(Dataset records Opens)
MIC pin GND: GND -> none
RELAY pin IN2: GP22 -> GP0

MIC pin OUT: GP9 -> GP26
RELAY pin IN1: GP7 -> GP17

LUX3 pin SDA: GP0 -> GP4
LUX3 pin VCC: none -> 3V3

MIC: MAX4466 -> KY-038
(Dataset records Closes)
(Dataset records Opens)
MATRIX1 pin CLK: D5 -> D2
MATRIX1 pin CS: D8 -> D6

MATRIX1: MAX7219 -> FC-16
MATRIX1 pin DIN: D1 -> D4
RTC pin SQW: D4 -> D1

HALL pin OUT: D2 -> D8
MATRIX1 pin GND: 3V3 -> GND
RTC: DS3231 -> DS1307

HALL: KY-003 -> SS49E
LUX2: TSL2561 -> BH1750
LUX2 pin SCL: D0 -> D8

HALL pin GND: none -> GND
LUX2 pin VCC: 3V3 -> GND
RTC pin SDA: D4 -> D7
(Dataset records Closes)
(Dataset records Opens)
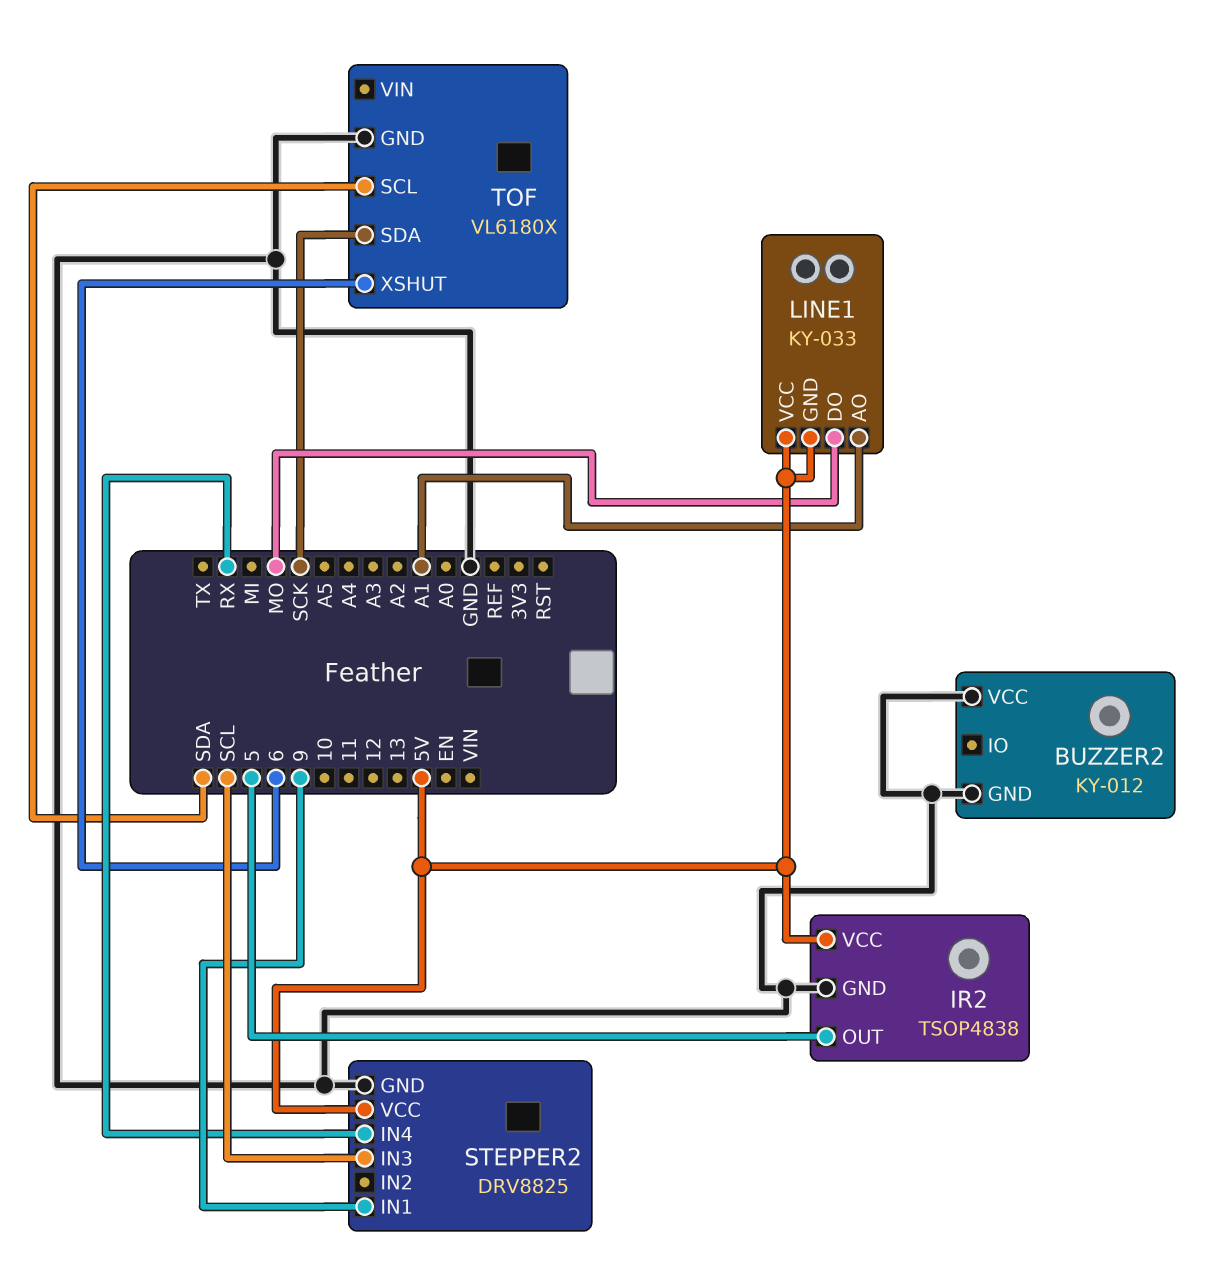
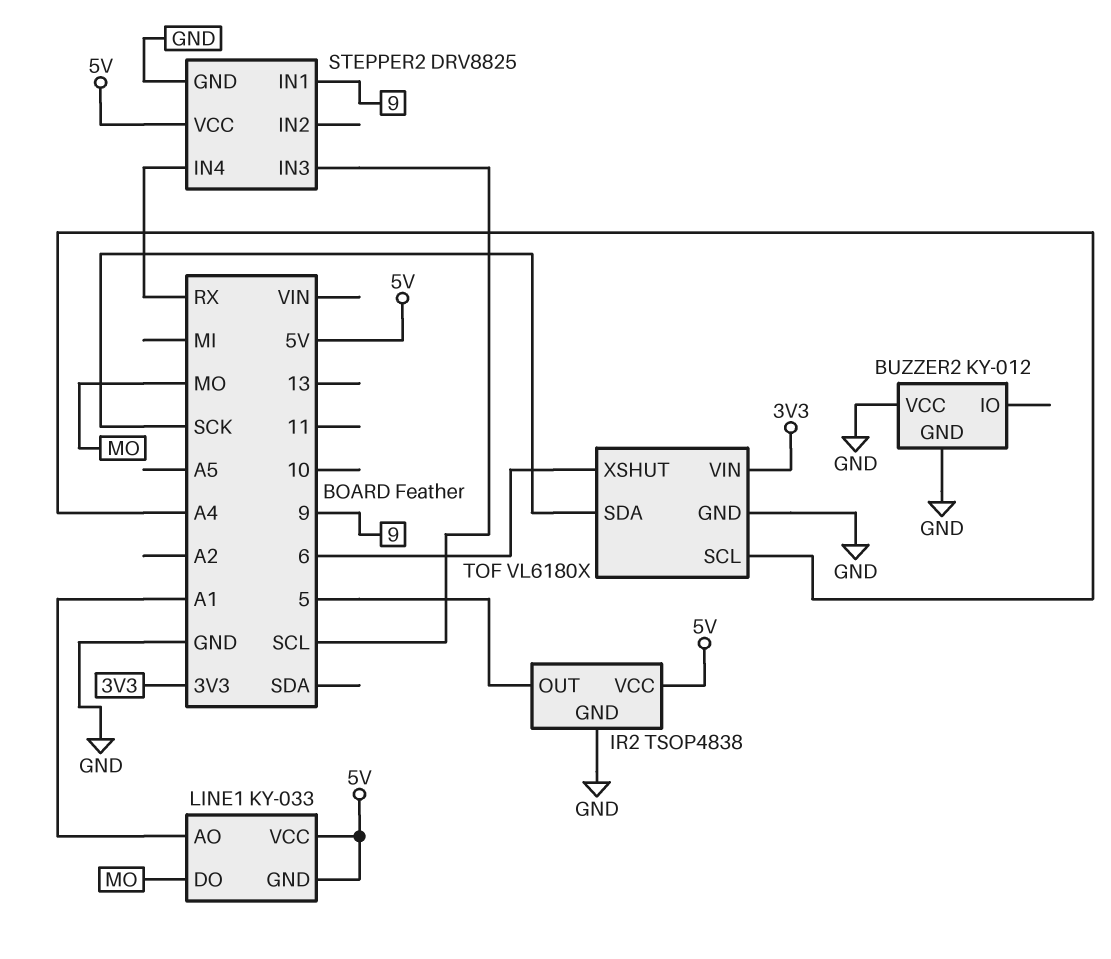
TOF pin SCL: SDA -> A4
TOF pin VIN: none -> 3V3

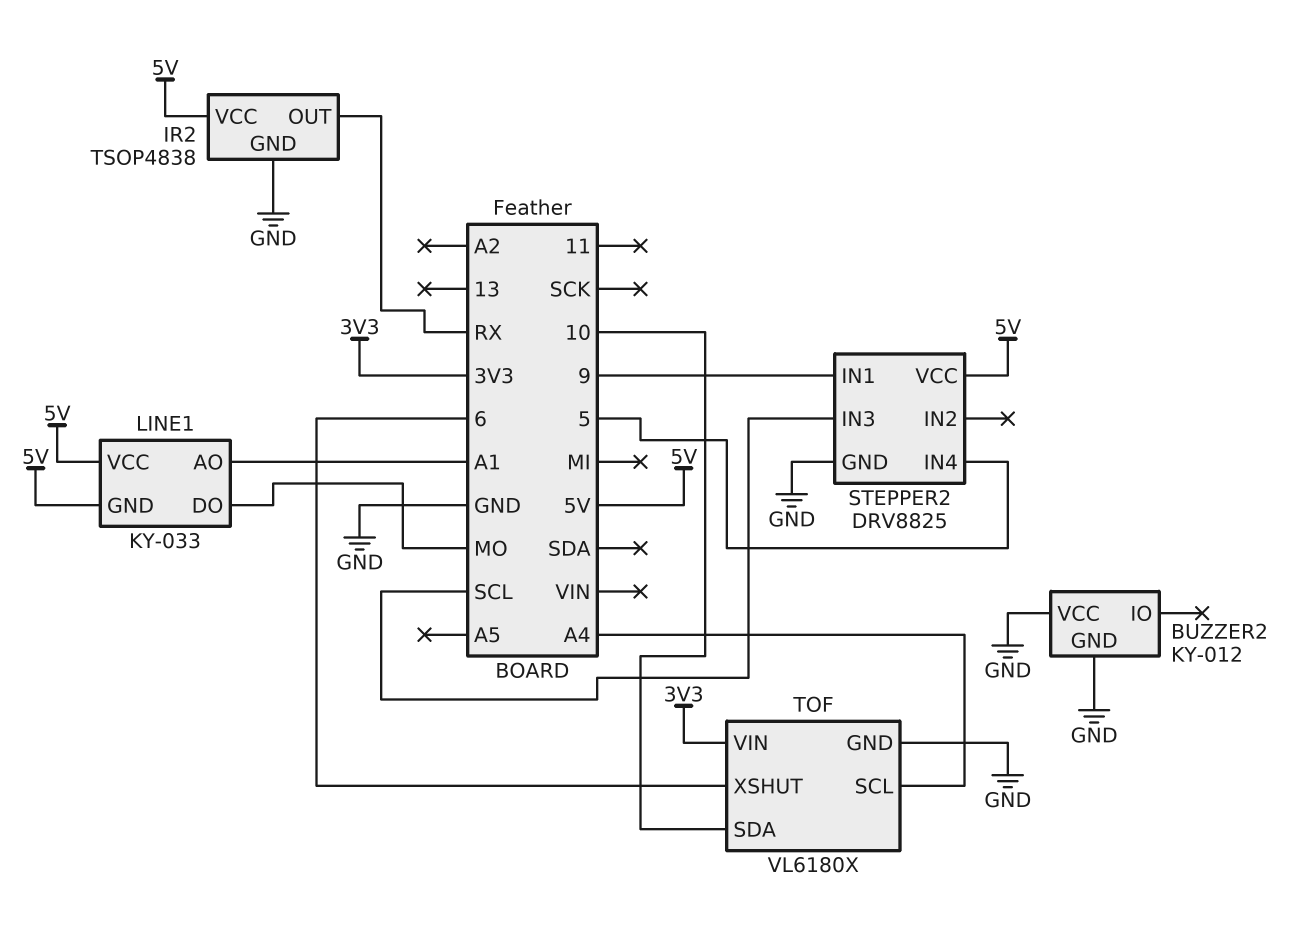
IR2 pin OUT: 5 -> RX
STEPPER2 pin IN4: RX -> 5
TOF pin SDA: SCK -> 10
(Dataset records Closes)
* Exercise requirements:
Scan the records for lines that hold "HALL", and reproduce each one you find.

* Reply to the exercise:
HALL pin OUT: D2 -> D8
HALL: KY-003 -> SS49E
HALL pin GND: none -> GND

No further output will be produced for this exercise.